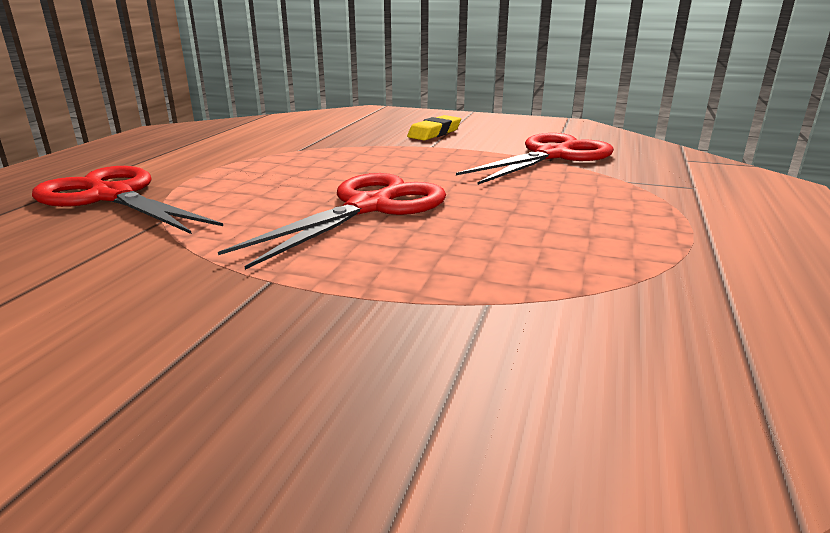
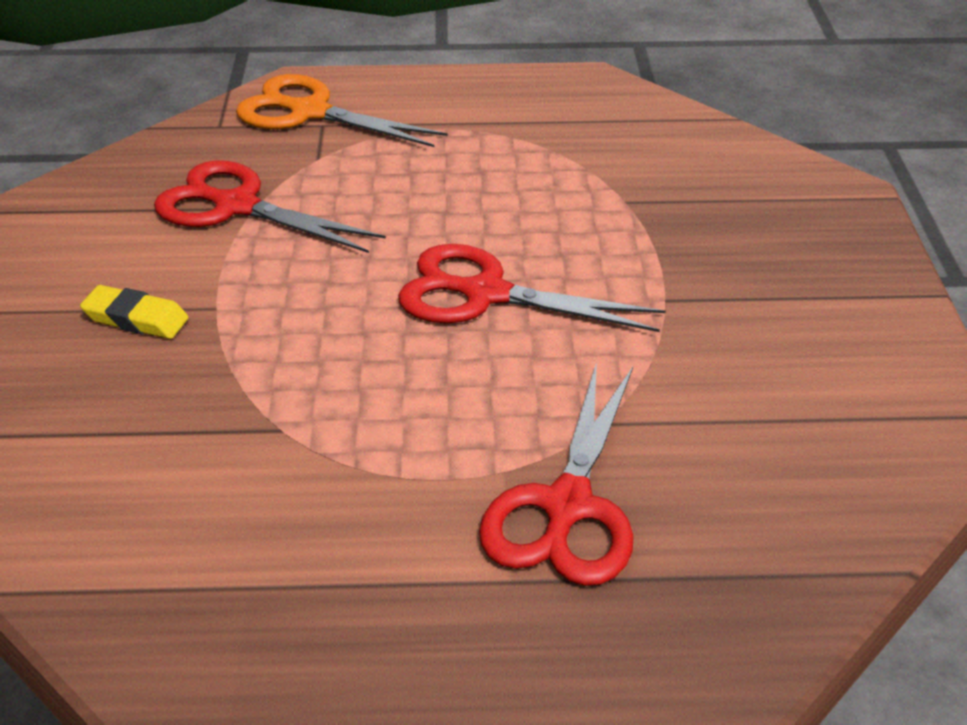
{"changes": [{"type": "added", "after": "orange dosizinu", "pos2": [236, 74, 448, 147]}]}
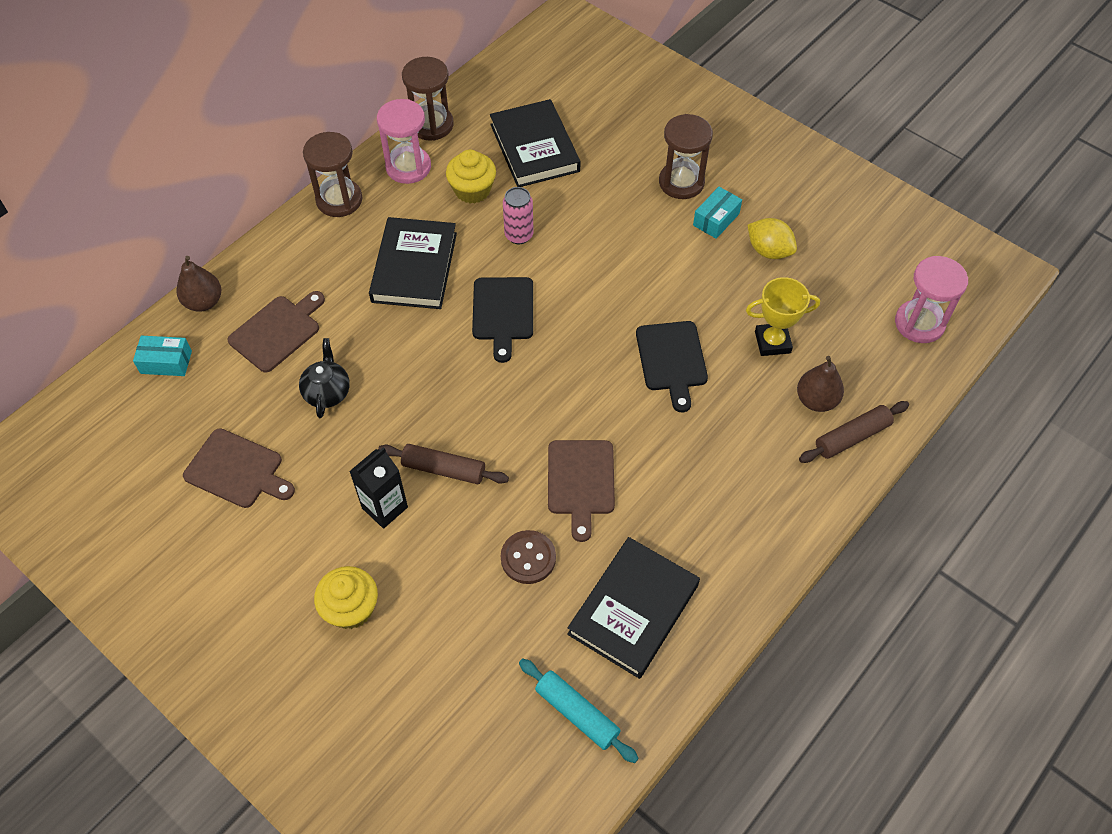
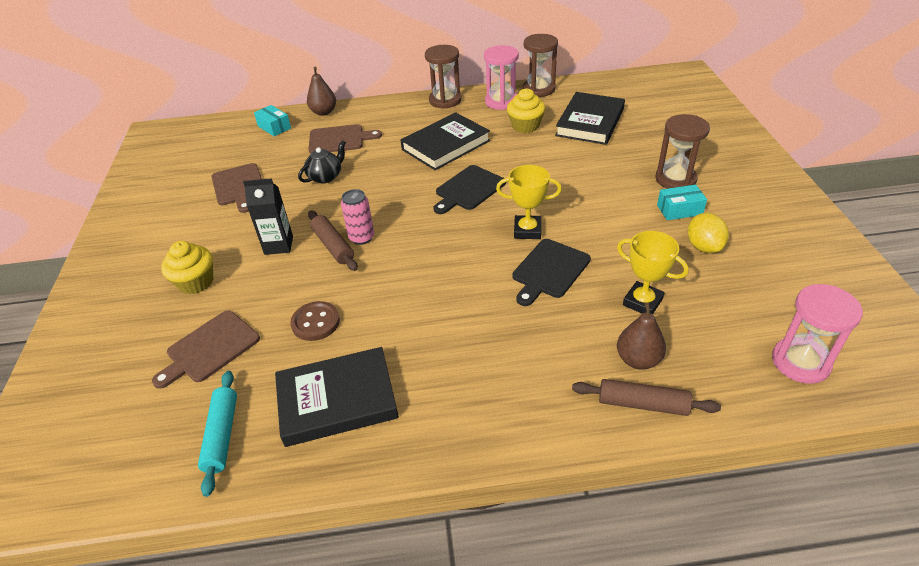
{"changes": [{"type": "moved", "before": "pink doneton", "pos1": [503, 187, 534, 244], "pos2": [341, 189, 374, 245]}, {"type": "moved", "before": "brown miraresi", "pos1": [548, 440, 615, 542], "pos2": [152, 310, 260, 389]}, {"type": "added", "after": "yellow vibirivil", "pos2": [496, 165, 562, 239]}]}
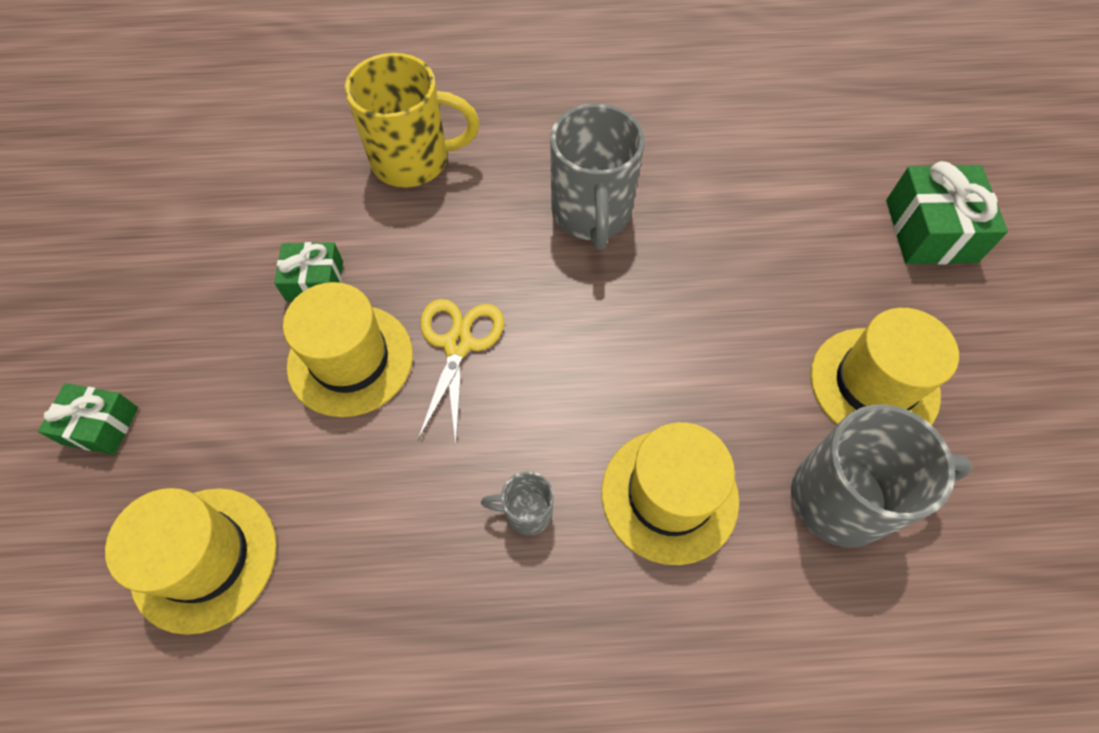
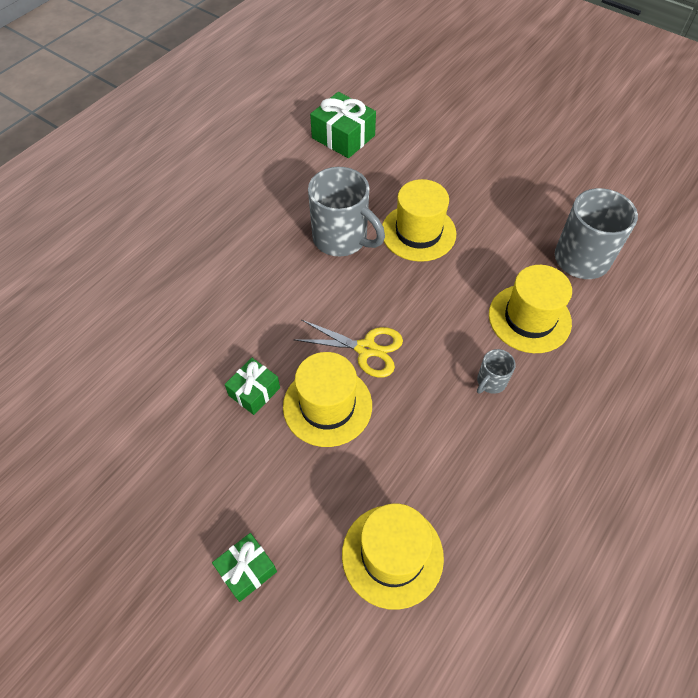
{"changes": [{"type": "removed", "before": "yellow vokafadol", "pos1": [345, 53, 479, 187]}, {"type": "turned", "before": "yellow dosizinu", "pos1": [418, 299, 504, 444], "pos2": [293, 320, 403, 378], "turn": 150}, {"type": "moved", "before": "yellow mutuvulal", "pos1": [810, 308, 959, 425], "pos2": [382, 179, 456, 262]}, {"type": "moved", "before": "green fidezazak", "pos1": [886, 161, 1008, 265], "pos2": [310, 92, 376, 158]}]}
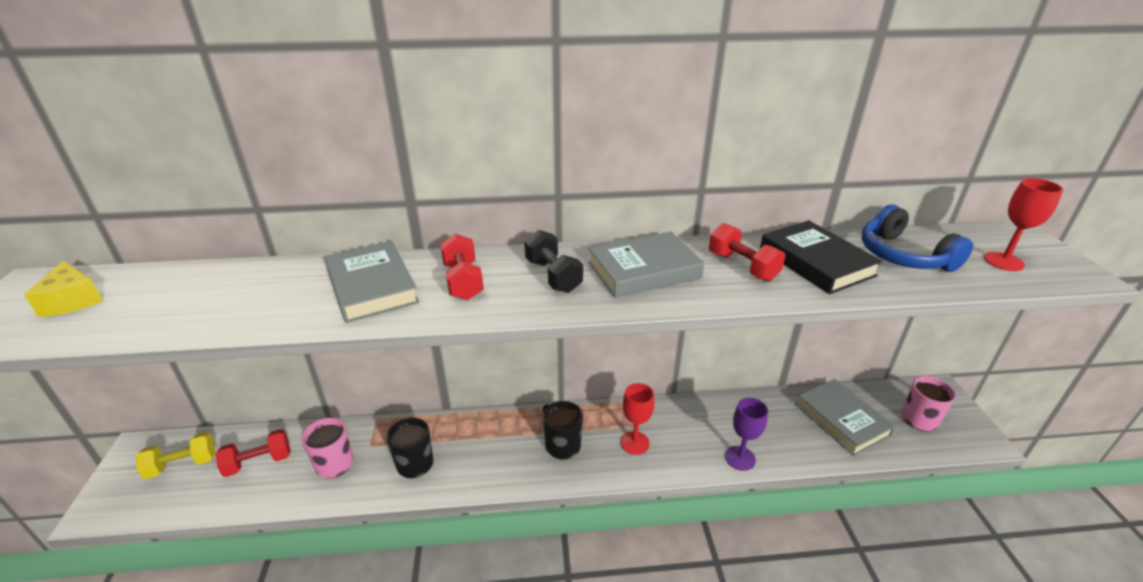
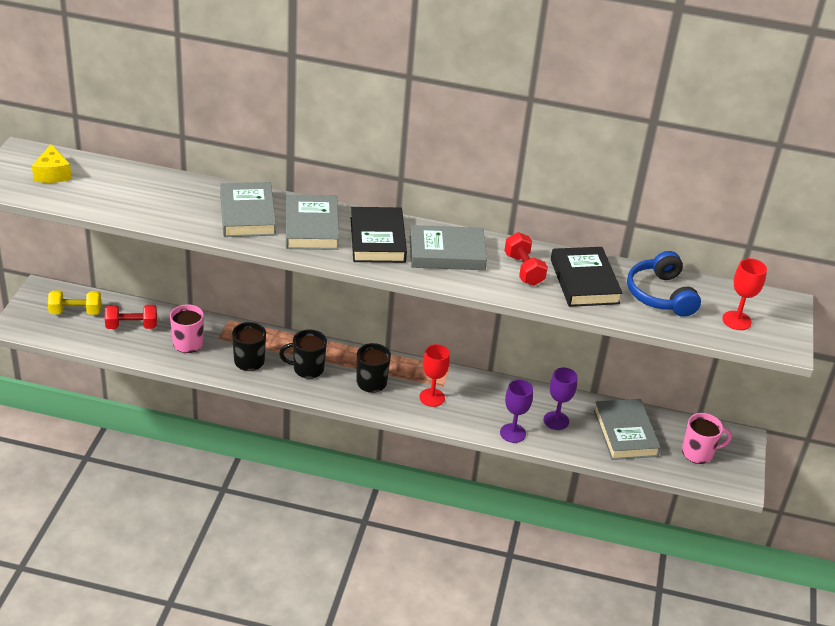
{"changes": [{"type": "replaced", "before": "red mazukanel", "after": "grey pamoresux", "pos1": [440, 234, 484, 300], "pos2": [286, 194, 339, 250]}, {"type": "replaced", "before": "black mazukanel", "after": "black pamoresux", "pos1": [524, 230, 583, 293], "pos2": [351, 207, 407, 263]}, {"type": "added", "after": "black vokafadol", "pos2": [279, 329, 327, 379]}, {"type": "added", "after": "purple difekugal", "pos2": [544, 368, 577, 430]}]}
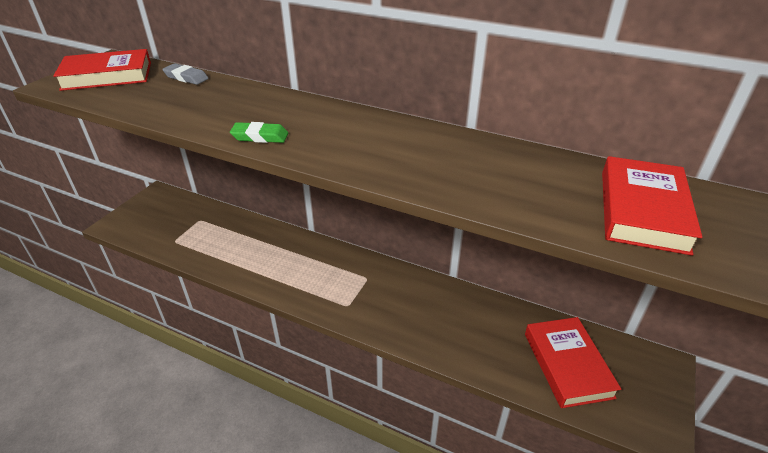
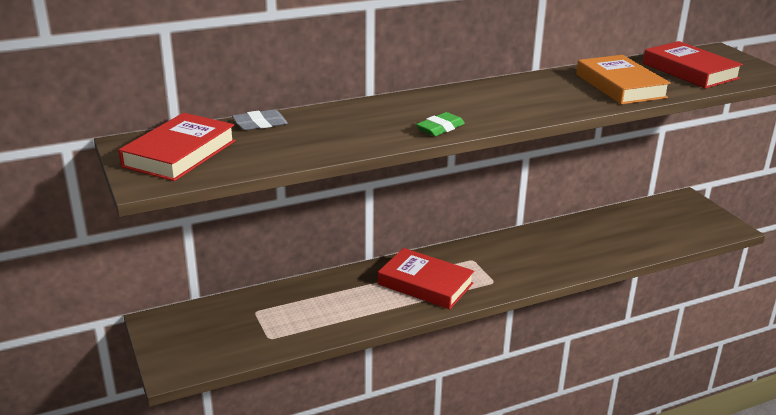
{"changes": [{"type": "moved", "before": "red pamoresux", "pos1": [525, 317, 621, 408], "pos2": [378, 248, 474, 309]}, {"type": "added", "after": "orange pamoresux", "pos2": [576, 55, 671, 104]}]}
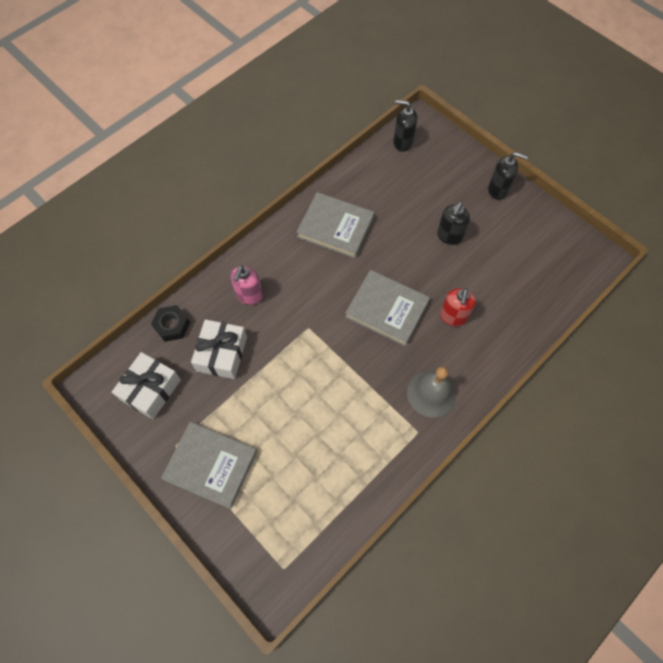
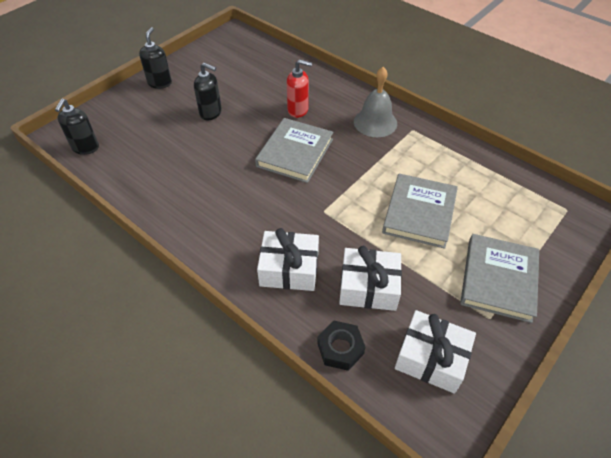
{"changes": [{"type": "replaced", "before": "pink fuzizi", "after": "white fidezazak", "pos1": [231, 265, 263, 305], "pos2": [257, 228, 319, 291]}, {"type": "moved", "before": "grey pamoresux", "pos1": [296, 192, 375, 258], "pos2": [382, 173, 458, 249]}]}
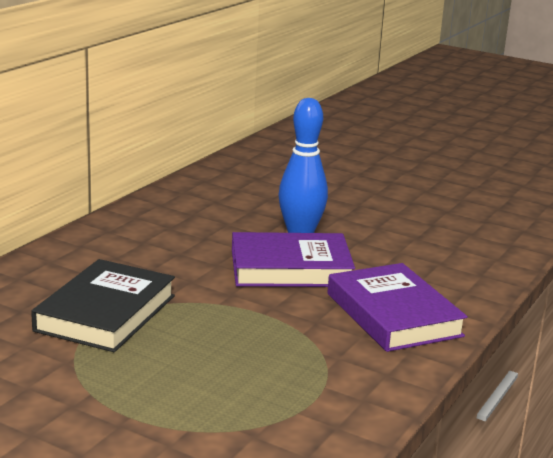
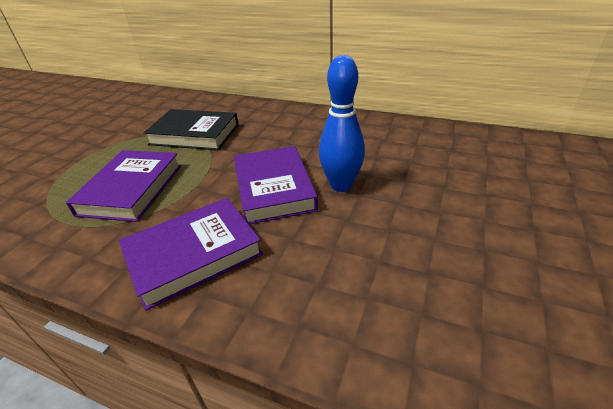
{"changes": [{"type": "added", "after": "purple pamoresux", "pos2": [66, 150, 181, 222]}]}
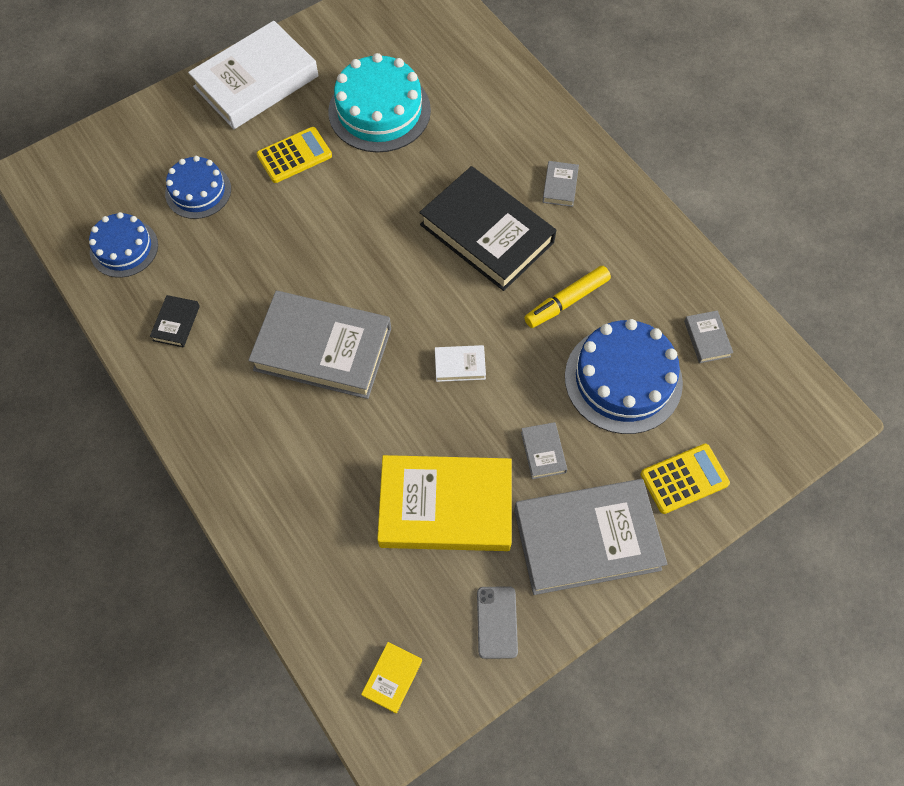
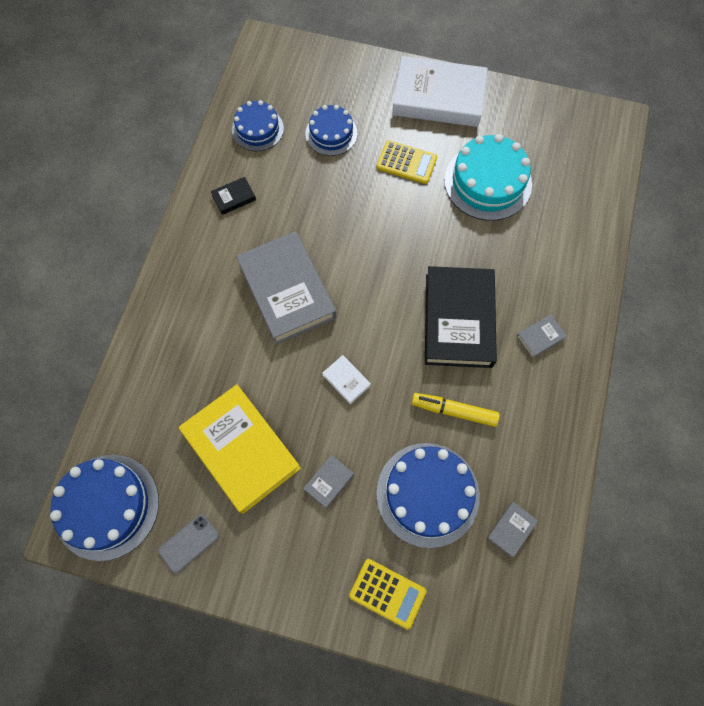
{"changes": [{"type": "replaced", "before": "yellow pamoresux", "after": "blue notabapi", "pos1": [361, 642, 422, 713], "pos2": [50, 455, 159, 561]}, {"type": "removed", "before": "grey pamoresux", "pos1": [514, 479, 667, 595]}]}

Exercise directions -> Retype each line above exactly. Leave the images out.

Output for this task ->
{"changes": [{"type": "added", "after": "orange dosizinu", "pos2": [236, 74, 448, 147]}]}
{"changes": [{"type": "moved", "before": "pink doneton", "pos1": [503, 187, 534, 244], "pos2": [341, 189, 374, 245]}, {"type": "moved", "before": "brown miraresi", "pos1": [548, 440, 615, 542], "pos2": [152, 310, 260, 389]}, {"type": "added", "after": "yellow vibirivil", "pos2": [496, 165, 562, 239]}]}
{"changes": [{"type": "removed", "before": "yellow vokafadol", "pos1": [345, 53, 479, 187]}, {"type": "turned", "before": "yellow dosizinu", "pos1": [418, 299, 504, 444], "pos2": [293, 320, 403, 378], "turn": 150}, {"type": "moved", "before": "yellow mutuvulal", "pos1": [810, 308, 959, 425], "pos2": [382, 179, 456, 262]}, {"type": "moved", "before": "green fidezazak", "pos1": [886, 161, 1008, 265], "pos2": [310, 92, 376, 158]}]}
{"changes": [{"type": "replaced", "before": "red mazukanel", "after": "grey pamoresux", "pos1": [440, 234, 484, 300], "pos2": [286, 194, 339, 250]}, {"type": "replaced", "before": "black mazukanel", "after": "black pamoresux", "pos1": [524, 230, 583, 293], "pos2": [351, 207, 407, 263]}, {"type": "added", "after": "black vokafadol", "pos2": [279, 329, 327, 379]}, {"type": "added", "after": "purple difekugal", "pos2": [544, 368, 577, 430]}]}
{"changes": [{"type": "moved", "before": "red pamoresux", "pos1": [525, 317, 621, 408], "pos2": [378, 248, 474, 309]}, {"type": "added", "after": "orange pamoresux", "pos2": [576, 55, 671, 104]}]}
{"changes": [{"type": "replaced", "before": "pink fuzizi", "after": "white fidezazak", "pos1": [231, 265, 263, 305], "pos2": [257, 228, 319, 291]}, {"type": "moved", "before": "grey pamoresux", "pos1": [296, 192, 375, 258], "pos2": [382, 173, 458, 249]}]}
{"changes": [{"type": "added", "after": "purple pamoresux", "pos2": [66, 150, 181, 222]}]}
{"changes": [{"type": "replaced", "before": "yellow pamoresux", "after": "blue notabapi", "pos1": [361, 642, 422, 713], "pos2": [50, 455, 159, 561]}, {"type": "removed", "before": "grey pamoresux", "pos1": [514, 479, 667, 595]}]}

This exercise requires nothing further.